- _RECORDS TO USE_:
=====
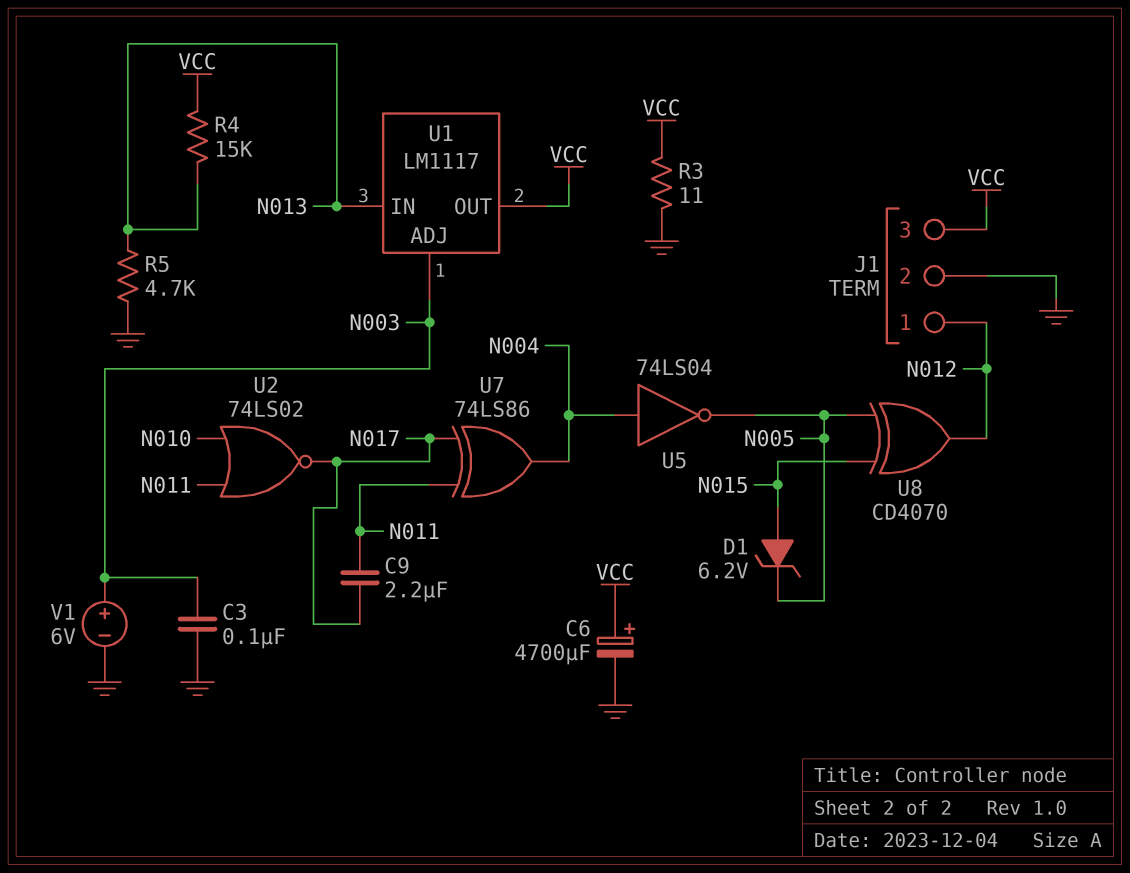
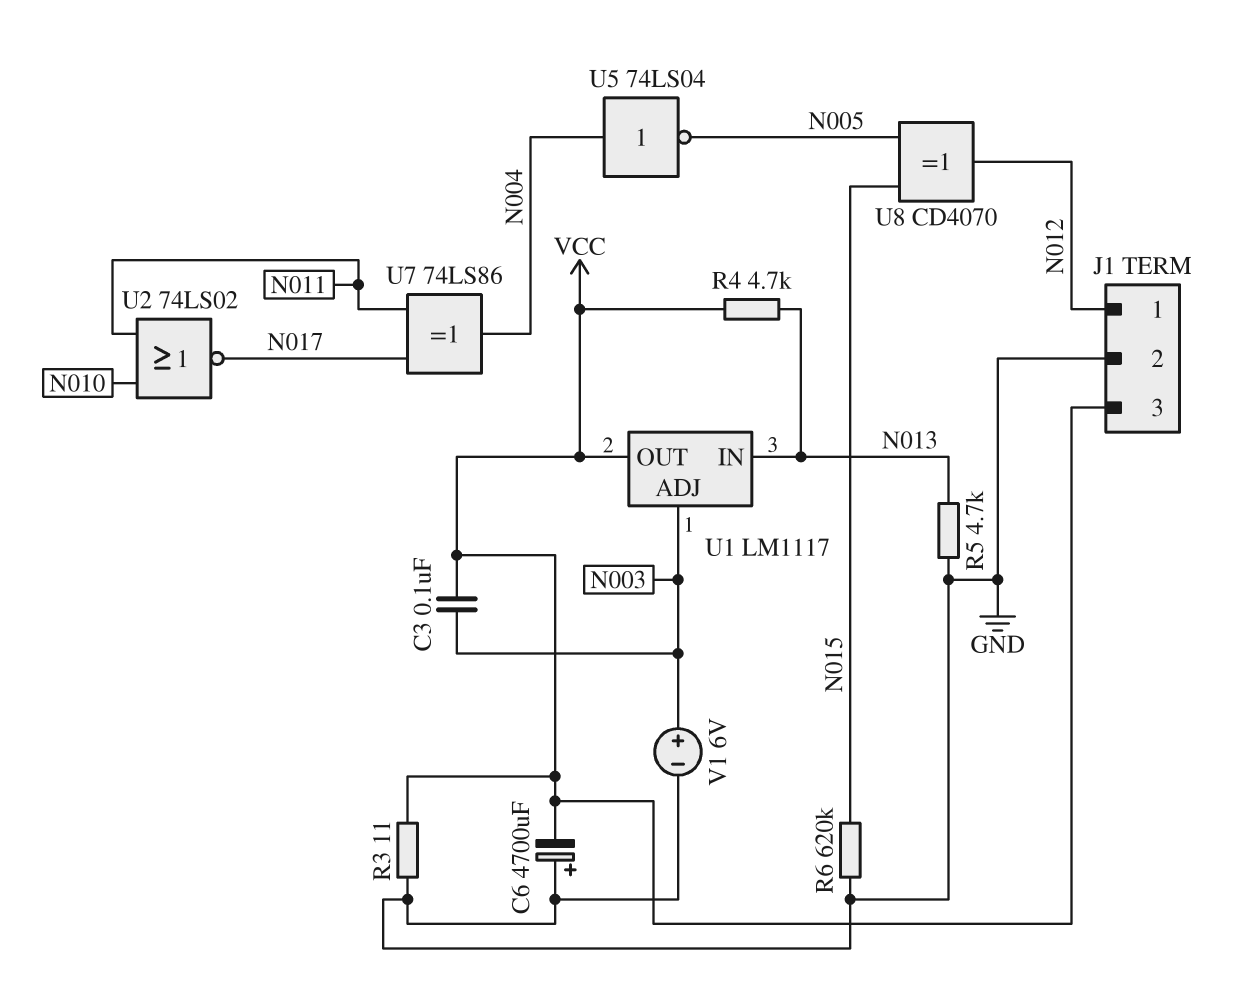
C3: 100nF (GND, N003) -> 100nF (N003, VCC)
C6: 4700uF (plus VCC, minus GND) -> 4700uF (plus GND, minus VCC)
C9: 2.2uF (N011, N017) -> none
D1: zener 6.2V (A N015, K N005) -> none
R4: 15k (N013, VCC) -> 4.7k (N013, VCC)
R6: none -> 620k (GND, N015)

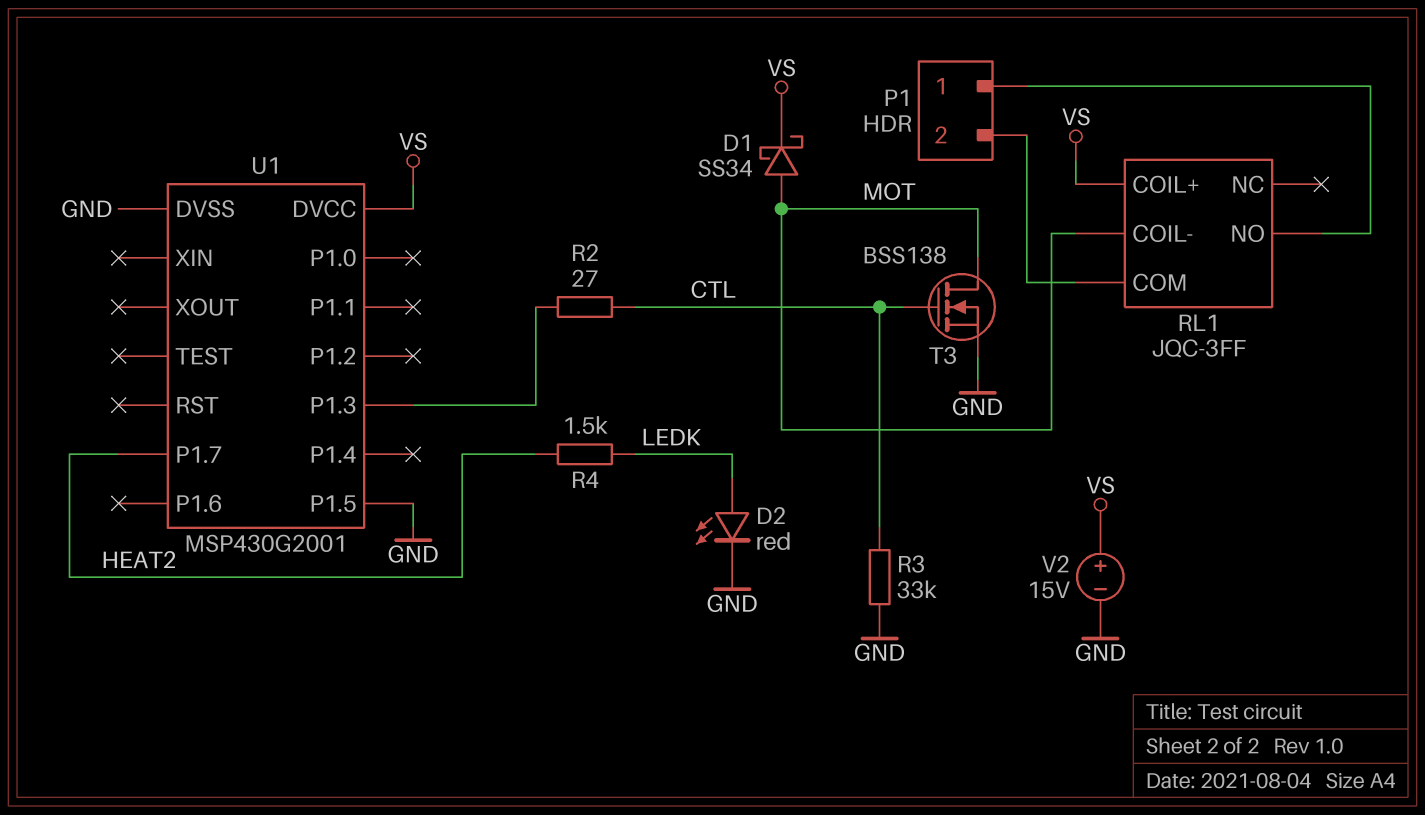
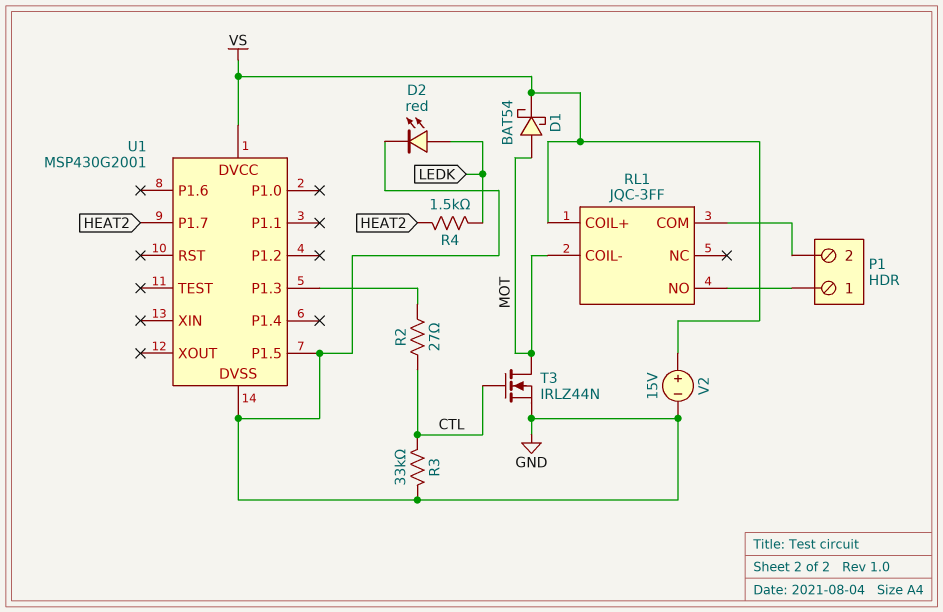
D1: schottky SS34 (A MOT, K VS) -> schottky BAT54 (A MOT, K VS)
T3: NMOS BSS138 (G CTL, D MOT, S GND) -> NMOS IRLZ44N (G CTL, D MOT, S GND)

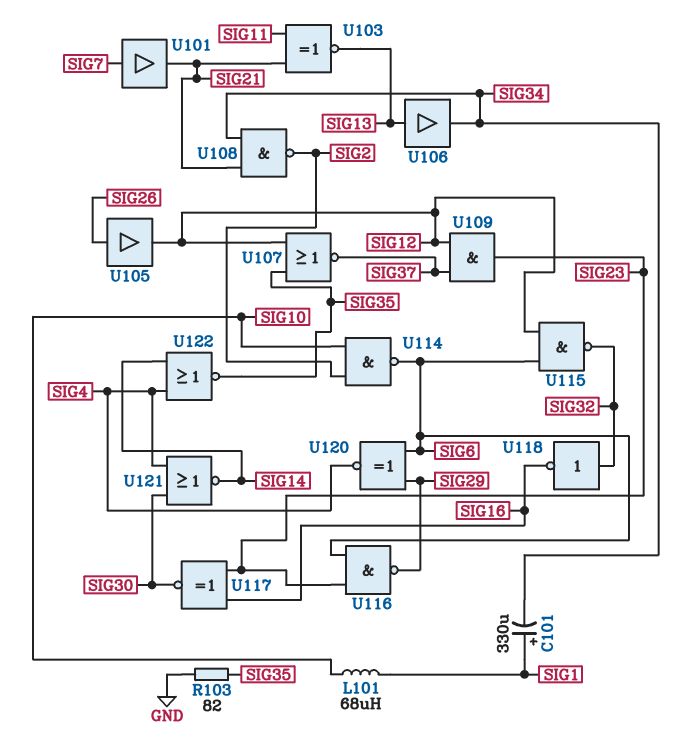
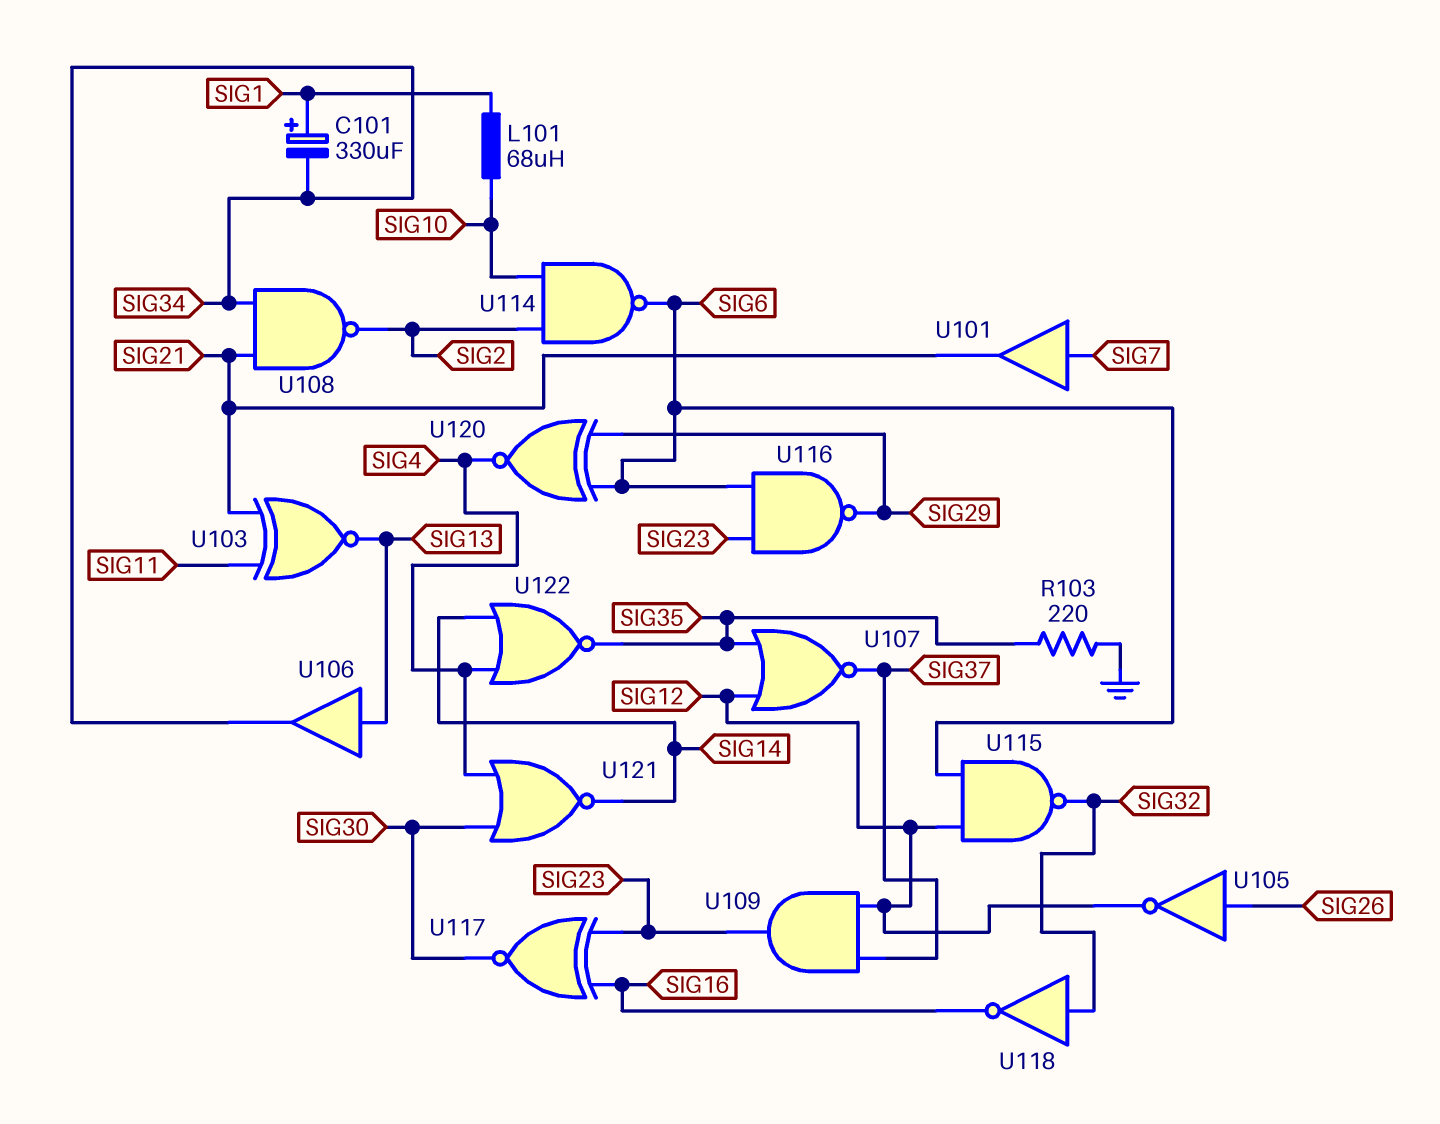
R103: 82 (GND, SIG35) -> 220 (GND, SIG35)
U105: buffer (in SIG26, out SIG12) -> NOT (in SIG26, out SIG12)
=====
- _EXERCISE OBJECTIVE_: Pictures stay out of the copy; print the material above exactly.

- _OUTPUT BELOW_:
C3: 100nF (GND, N003) -> 100nF (N003, VCC)
C6: 4700uF (plus VCC, minus GND) -> 4700uF (plus GND, minus VCC)
C9: 2.2uF (N011, N017) -> none
D1: zener 6.2V (A N015, K N005) -> none
R4: 15k (N013, VCC) -> 4.7k (N013, VCC)
R6: none -> 620k (GND, N015)

D1: schottky SS34 (A MOT, K VS) -> schottky BAT54 (A MOT, K VS)
T3: NMOS BSS138 (G CTL, D MOT, S GND) -> NMOS IRLZ44N (G CTL, D MOT, S GND)

R103: 82 (GND, SIG35) -> 220 (GND, SIG35)
U105: buffer (in SIG26, out SIG12) -> NOT (in SIG26, out SIG12)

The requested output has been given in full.